PROVIDED DATA:
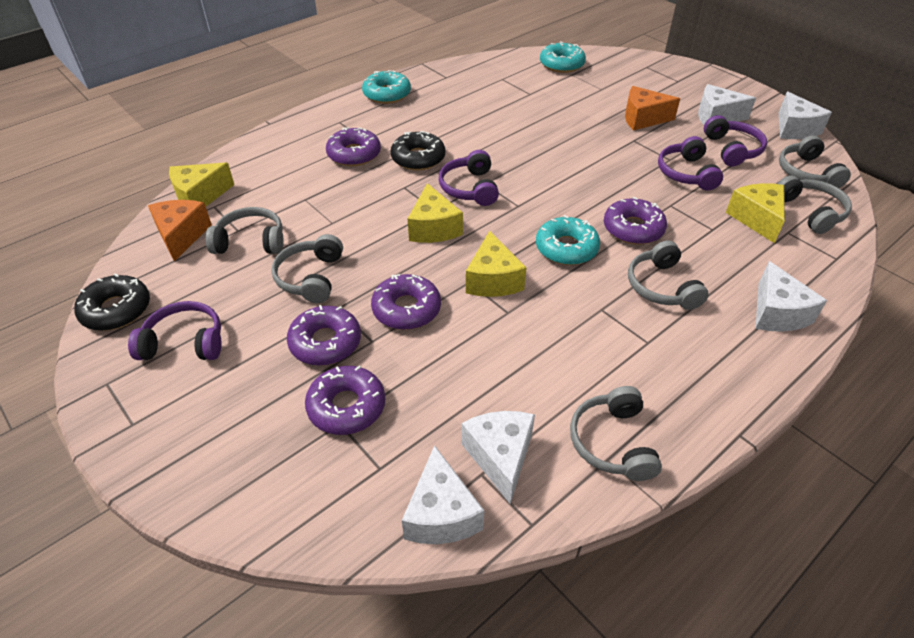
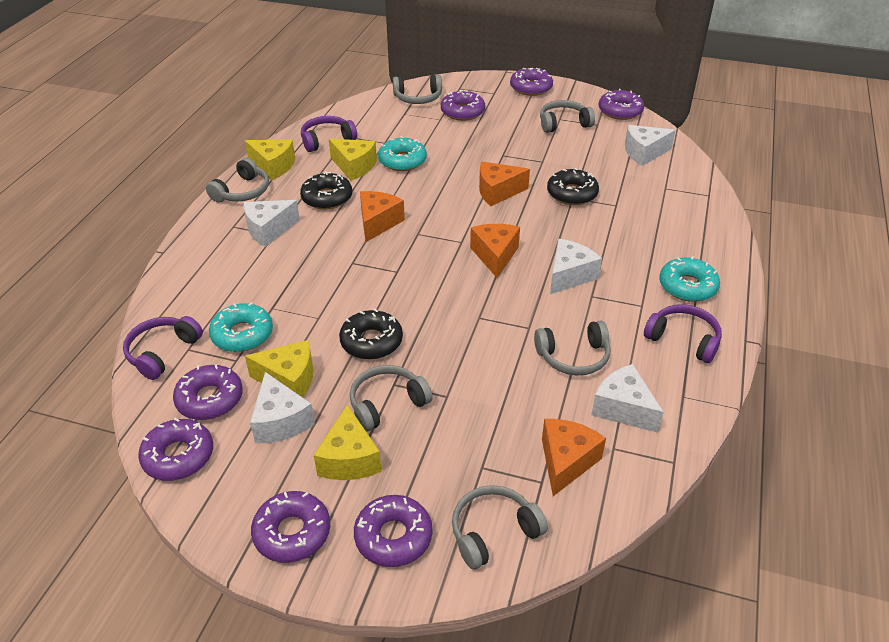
black donut: 2 -> 3
orange cheese: 2 -> 4
purple donut: 5 -> 7
purple headphones: 4 -> 3

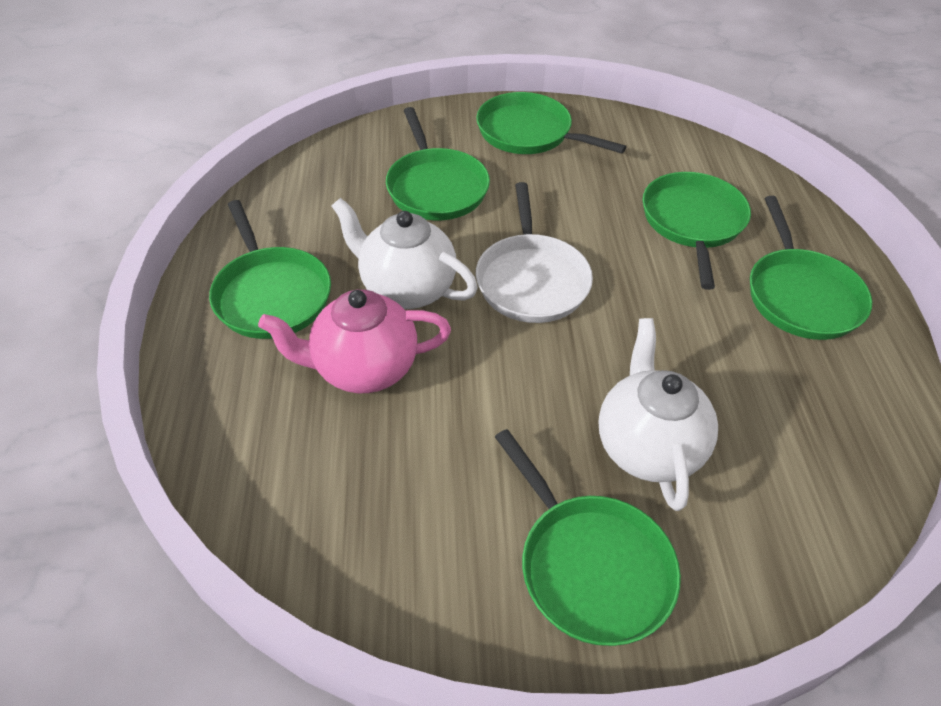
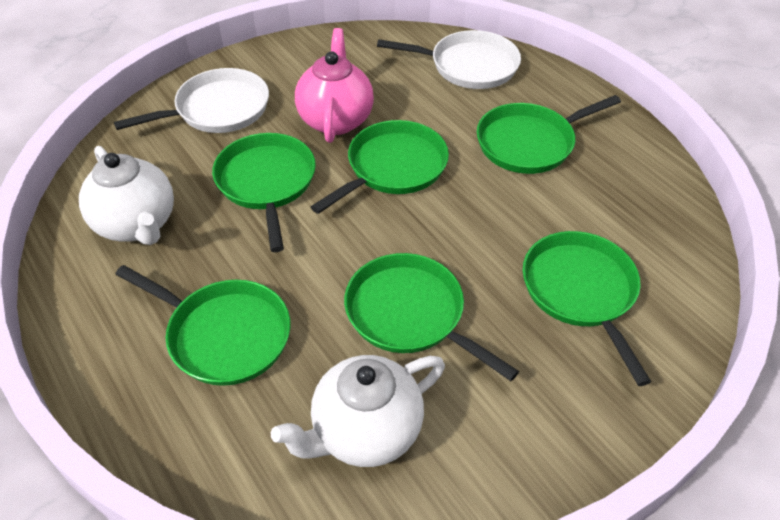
white pan: 1 -> 2

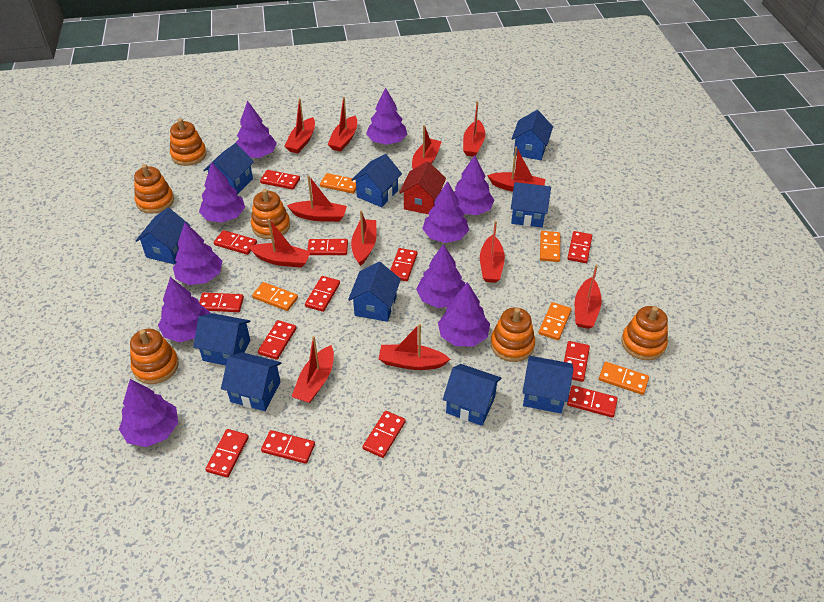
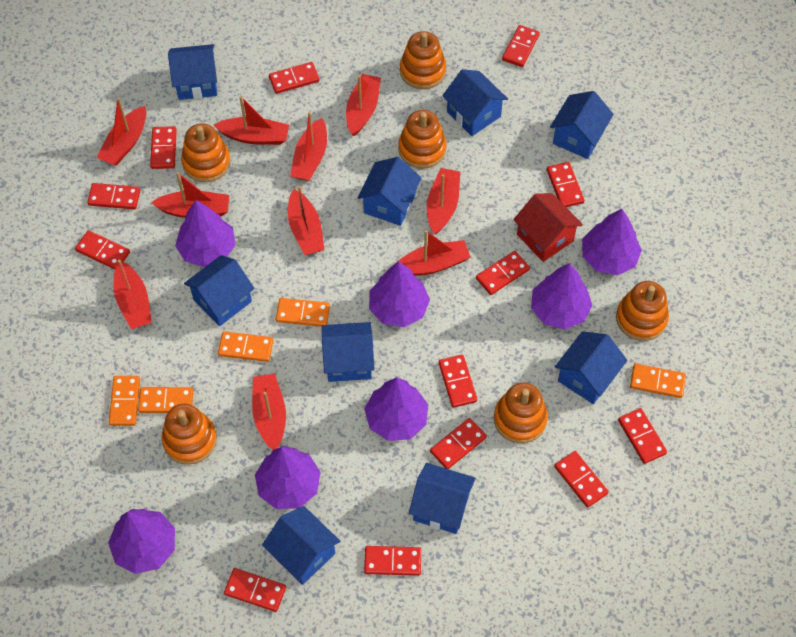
blue house: 10 -> 9
purple tree: 10 -> 7
red boat: 12 -> 10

GOAL OF THE EXERCISE:
Every line of the listing above that contains "purple" is to be copied.

SOLUTION FOR THIS TASK:
purple donut: 5 -> 7
purple headphones: 4 -> 3
purple tree: 10 -> 7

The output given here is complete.